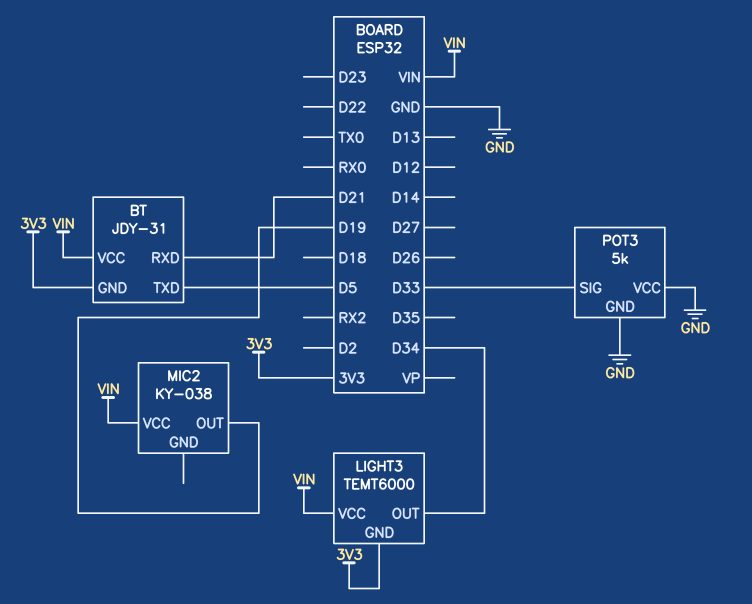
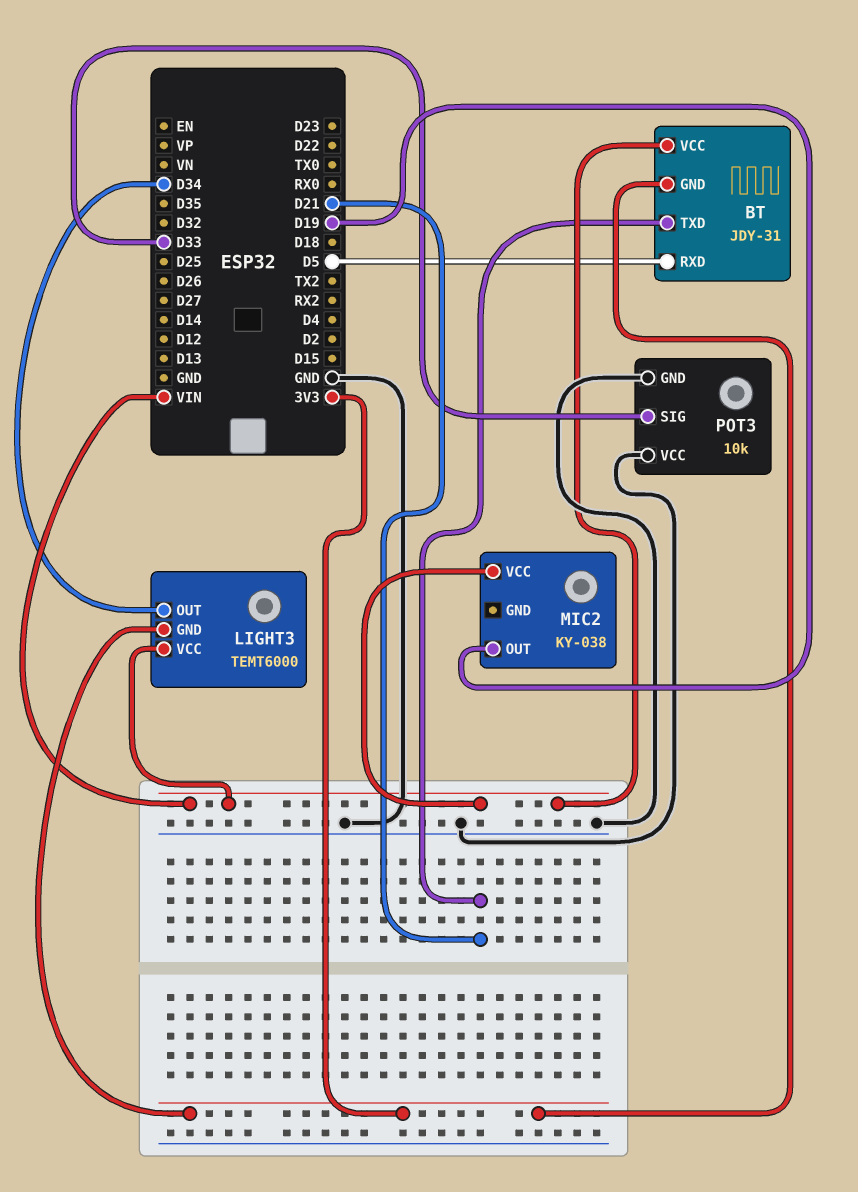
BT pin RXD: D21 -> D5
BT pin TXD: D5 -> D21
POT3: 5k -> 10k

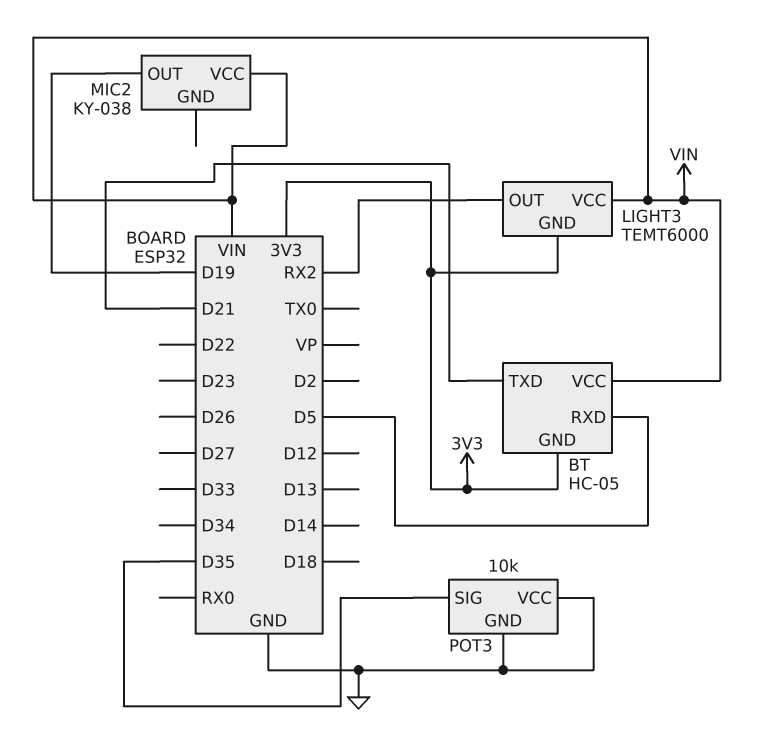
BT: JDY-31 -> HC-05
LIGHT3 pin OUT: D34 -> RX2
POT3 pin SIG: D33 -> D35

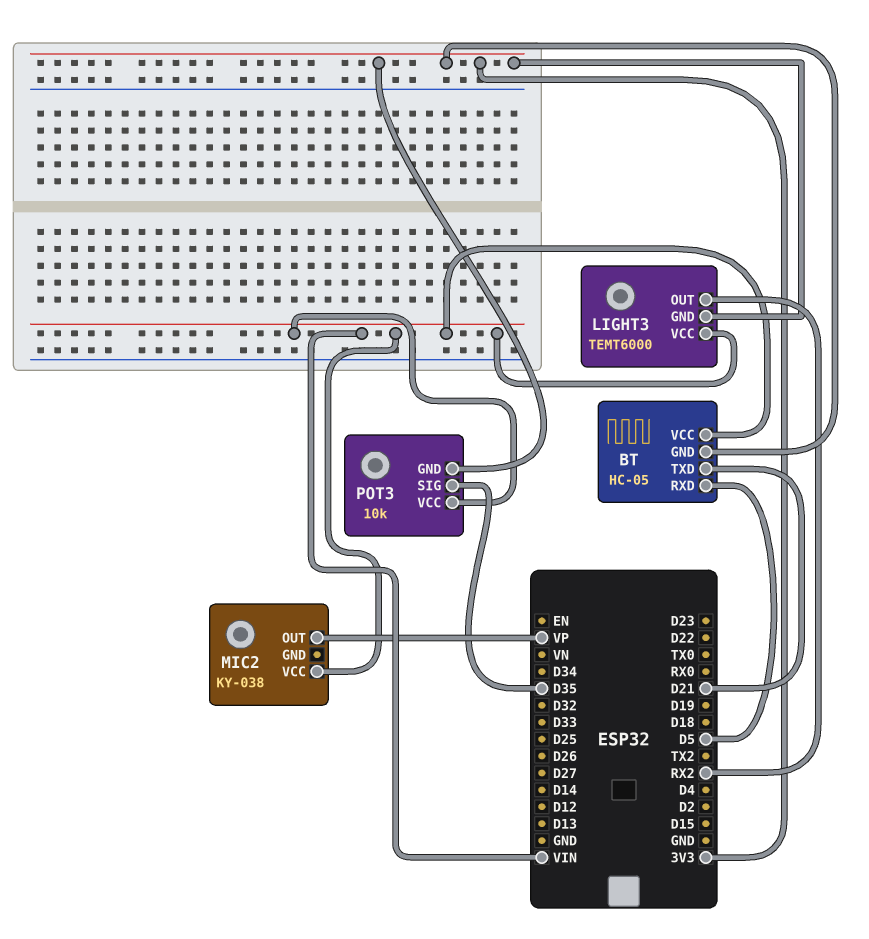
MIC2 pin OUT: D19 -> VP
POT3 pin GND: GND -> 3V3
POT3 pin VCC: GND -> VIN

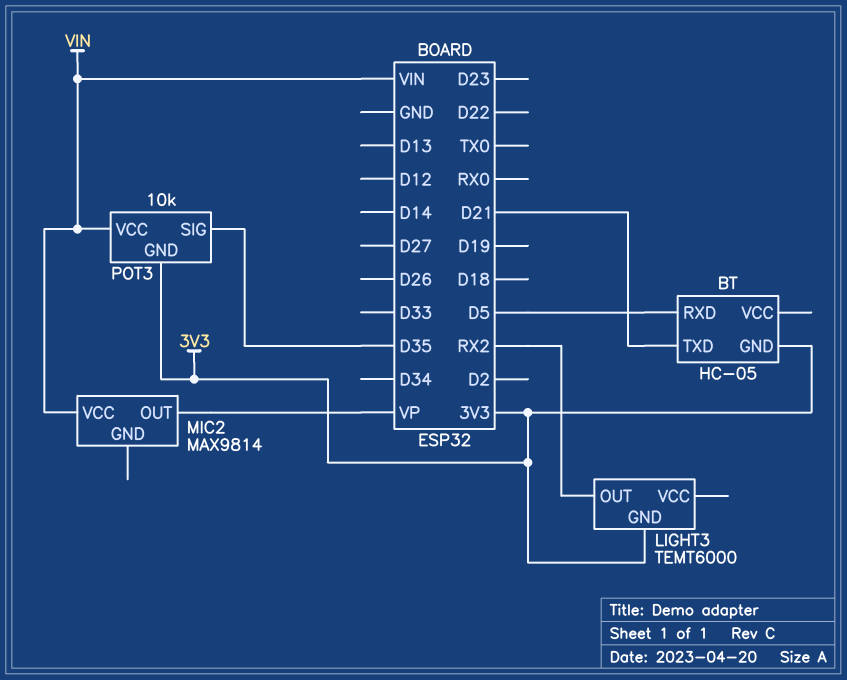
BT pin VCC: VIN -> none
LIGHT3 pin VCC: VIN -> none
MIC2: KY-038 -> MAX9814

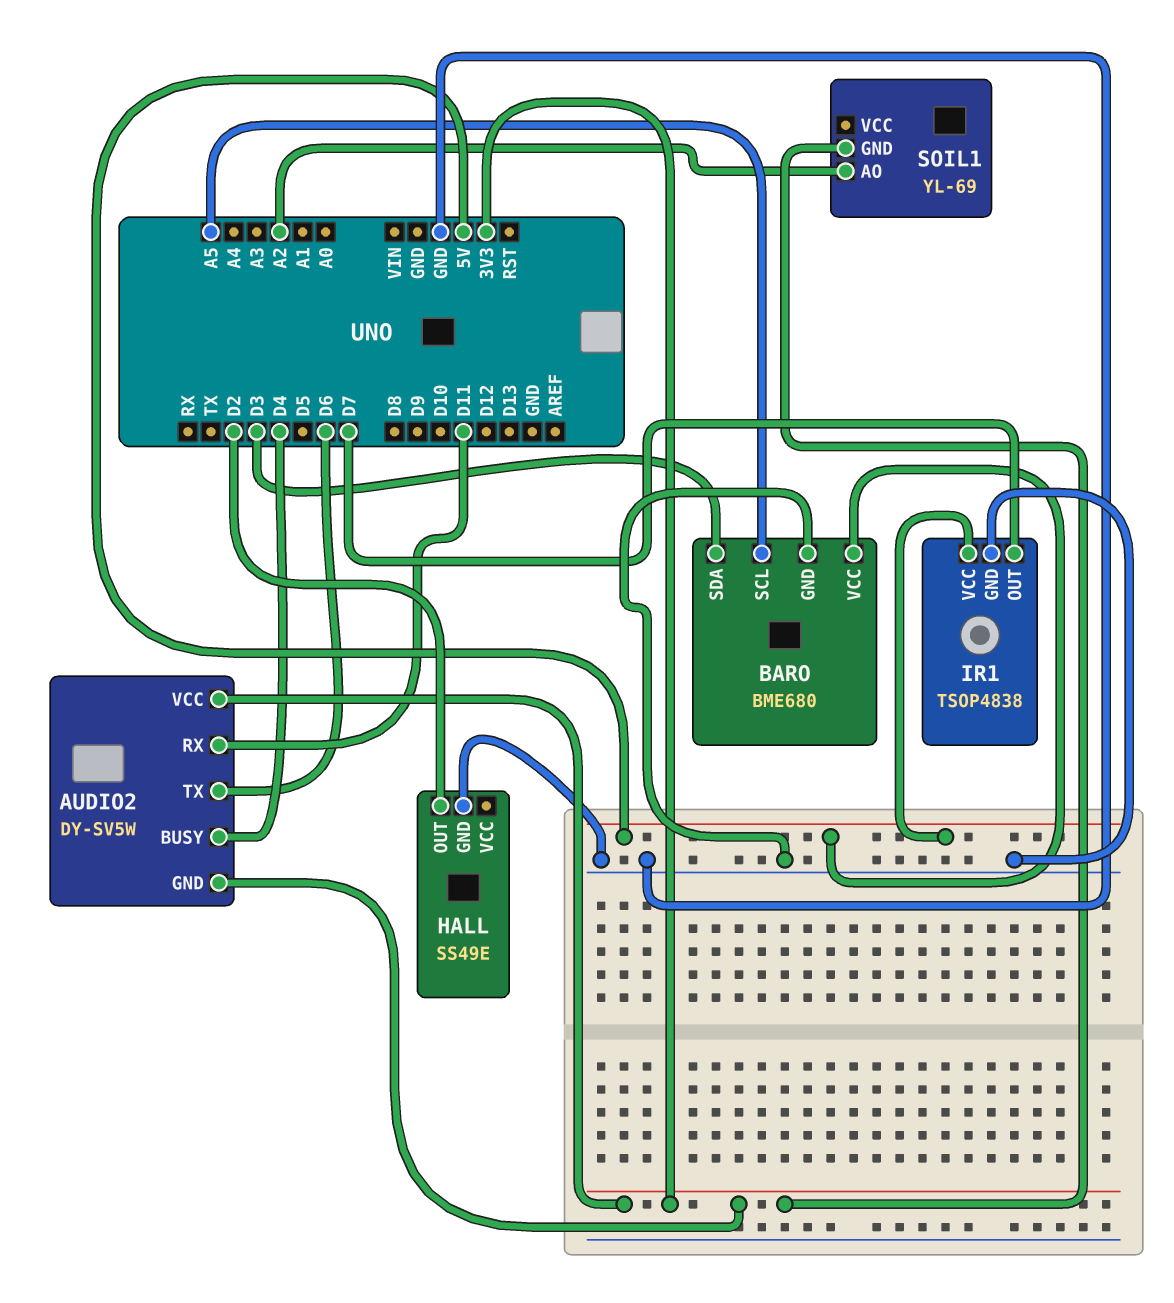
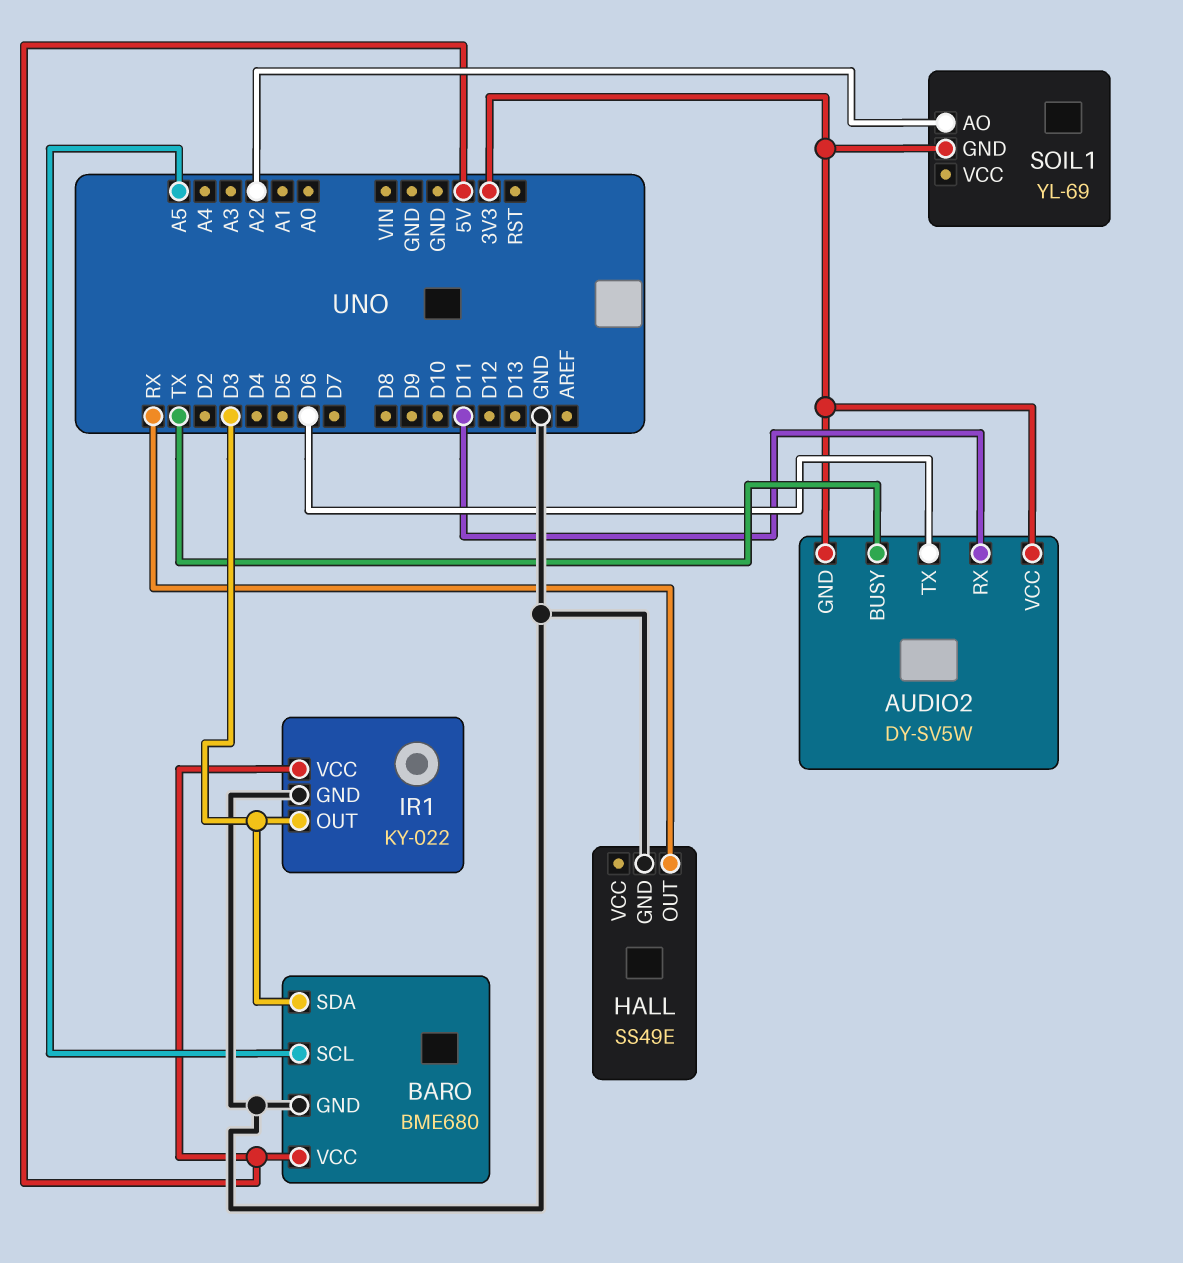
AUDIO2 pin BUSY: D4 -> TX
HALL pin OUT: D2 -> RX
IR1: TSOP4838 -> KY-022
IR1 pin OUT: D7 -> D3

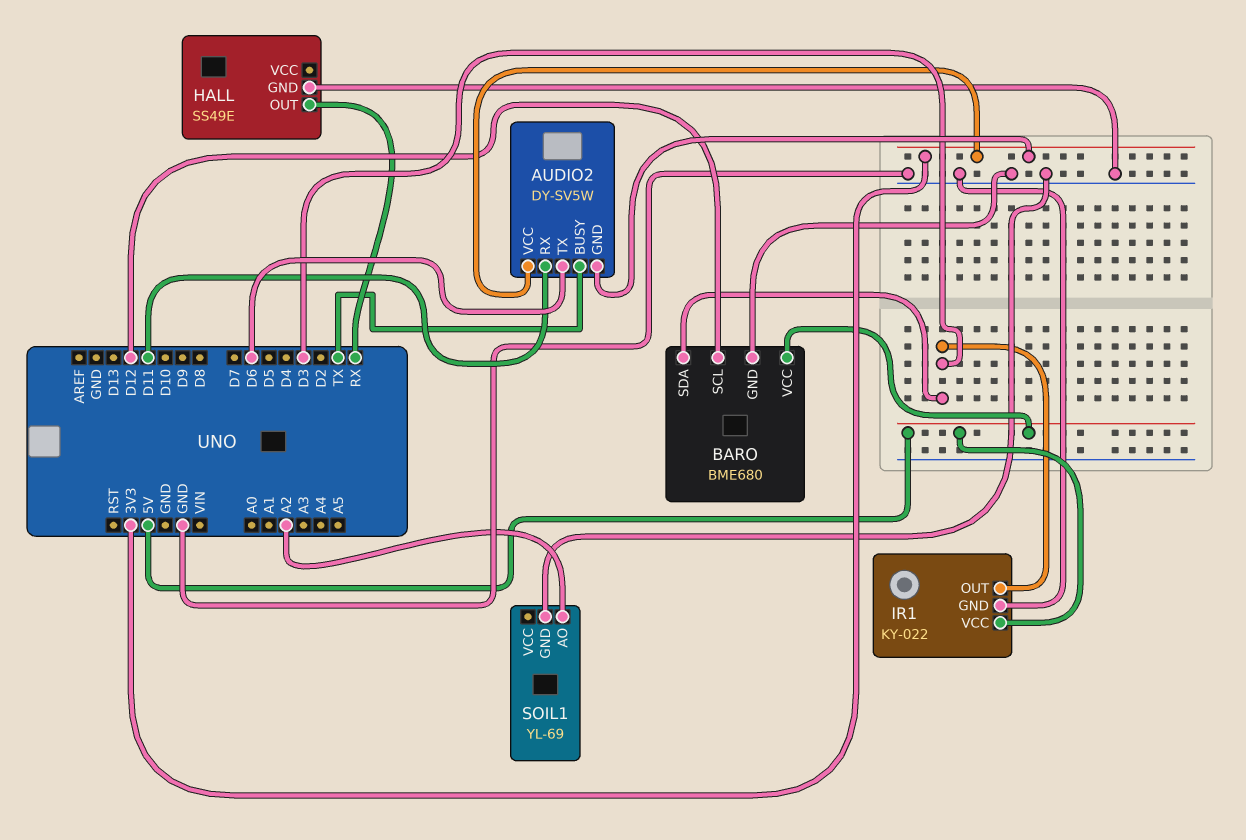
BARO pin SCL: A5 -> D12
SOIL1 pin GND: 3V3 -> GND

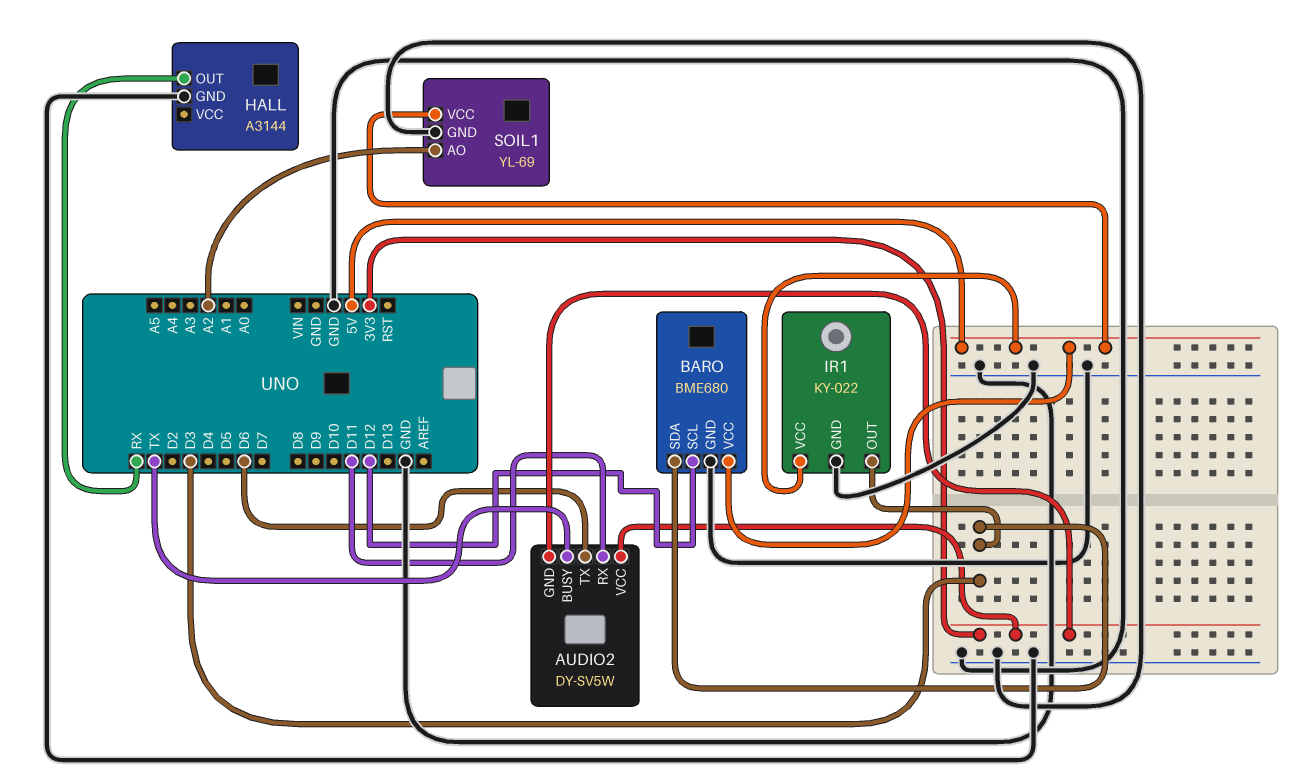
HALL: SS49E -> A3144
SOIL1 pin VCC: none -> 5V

» **ABOUT THIS EXERCISE**
Write out exactly, with no pictures, each line from the one containing "SOIL1 pin GND: 3V3 -> GND" through the last line of the listing above, both included.

» **REPLY**
SOIL1 pin GND: 3V3 -> GND

HALL: SS49E -> A3144
SOIL1 pin VCC: none -> 5V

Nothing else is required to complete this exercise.